Stop after the line with "The camera went 110". Up to that point, output every line of the listing below exactly from the first one onward, skipping pictures.
# # # # #
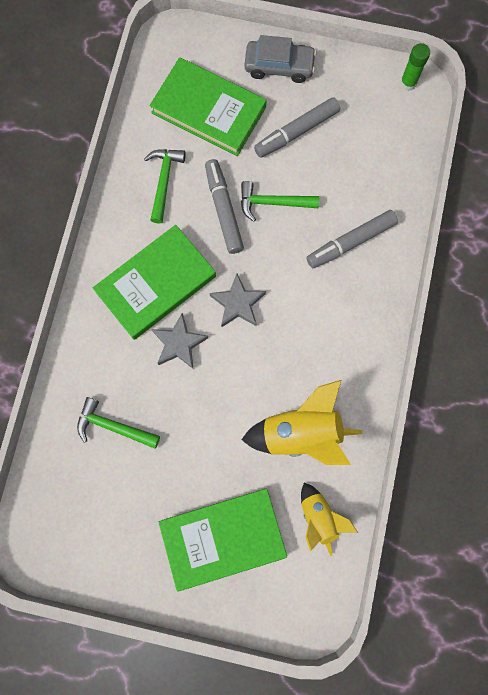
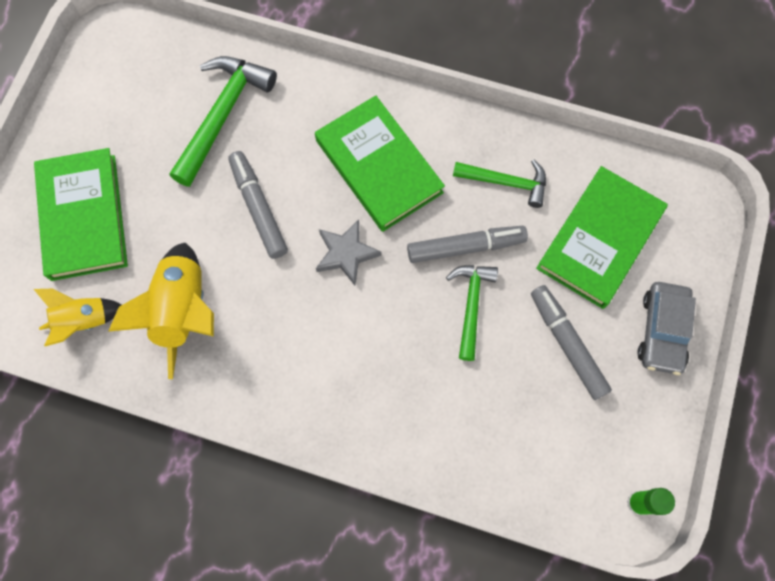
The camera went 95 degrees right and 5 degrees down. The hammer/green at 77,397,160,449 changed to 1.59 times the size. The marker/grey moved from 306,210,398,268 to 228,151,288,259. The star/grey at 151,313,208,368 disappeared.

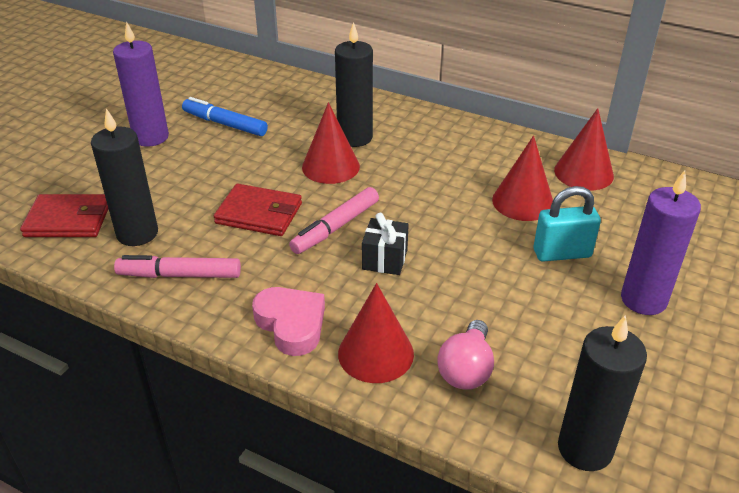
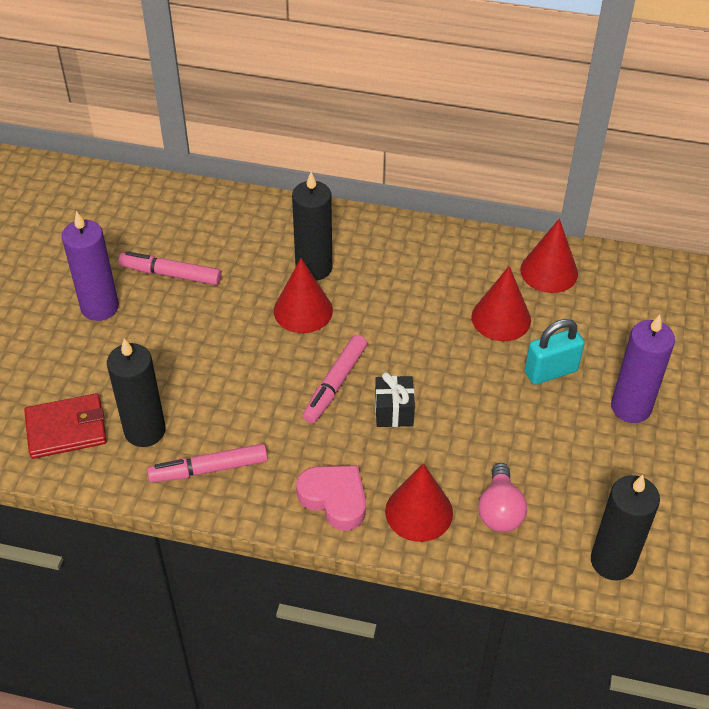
The camera went 15 degrees left and 10 degrees up. The marker/blue at 182,97,268,136 became the marker/pink at 119,251,221,285. The wallet/red at 214,184,302,236 disappeared.

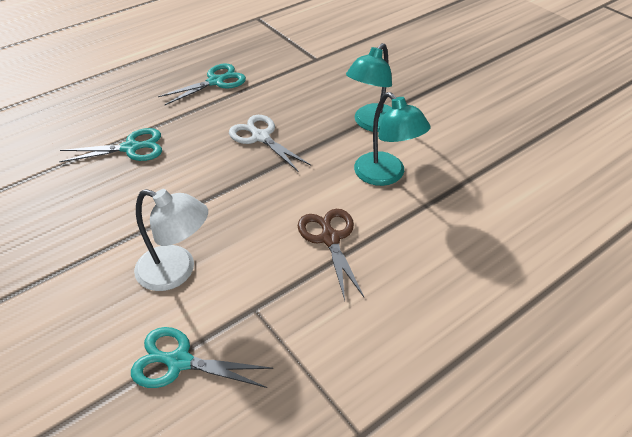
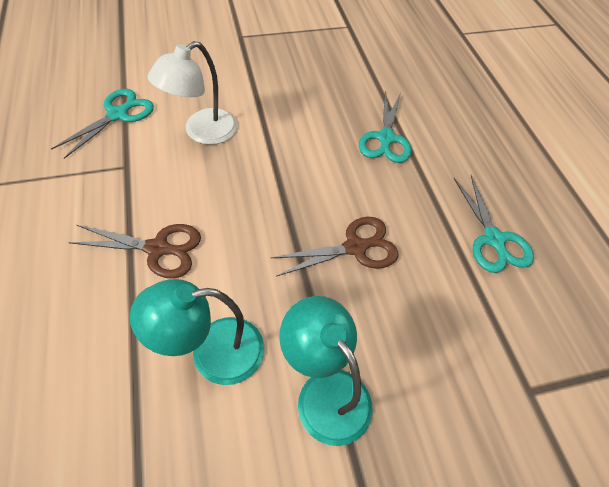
The camera went 110 degrees right and 10 degrees up. The scissors/white at 229,115,311,172 became the scissors/brown at 271,217,398,277.

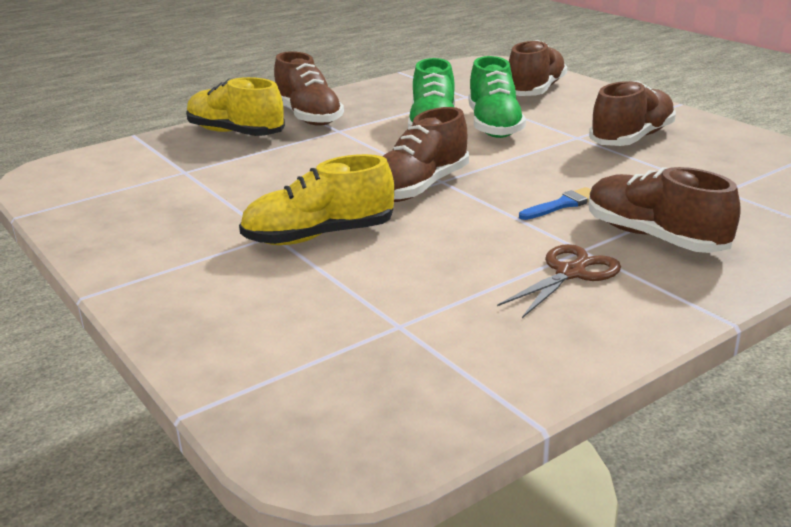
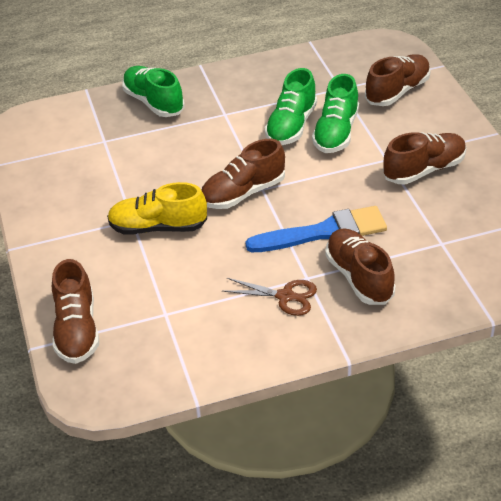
The camera went 20 degrees right and 15 degrees up. The shoe/brown moved from 274,51,344,126 to 52,259,99,364. The shoe/yellow at 186,77,285,136 became the shoe/green at 122,66,185,117. The scissors/brown at 497,244,621,318 turned 45 degrees clockwise. The brush/blue at 519,187,591,220 changed to 2.15 times the size.

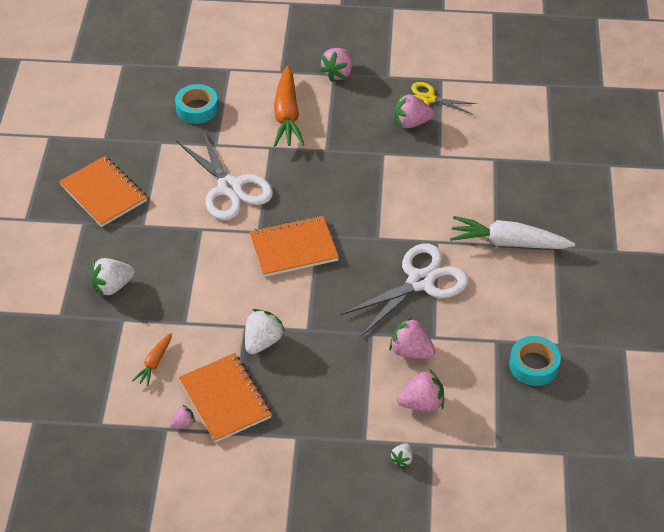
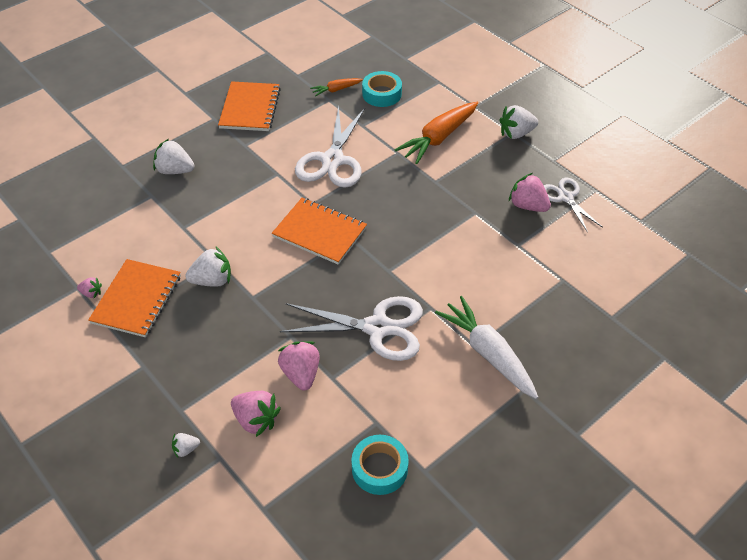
The camera went 45 degrees right and 0 degrees up. The carrot/orange moved from 132,333,172,387 to 310,78,363,97. The strawberry/pink at 319,48,353,82 became the strawberry/white at 499,105,538,139. The scissors/yellow at 411,82,477,115 became the scissors/white at 544,178,603,233.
# # # # #
Answer space:
The camera went 95 degrees right and 5 degrees down. The hammer/green at 77,397,160,449 changed to 1.59 times the size. The marker/grey moved from 306,210,398,268 to 228,151,288,259. The star/grey at 151,313,208,368 disappeared.

The camera went 15 degrees left and 10 degrees up. The marker/blue at 182,97,268,136 became the marker/pink at 119,251,221,285. The wallet/red at 214,184,302,236 disappeared.

The camera went 110 degrees right and 10 degrees up. The scissors/white at 229,115,311,172 became the scissors/brown at 271,217,398,277.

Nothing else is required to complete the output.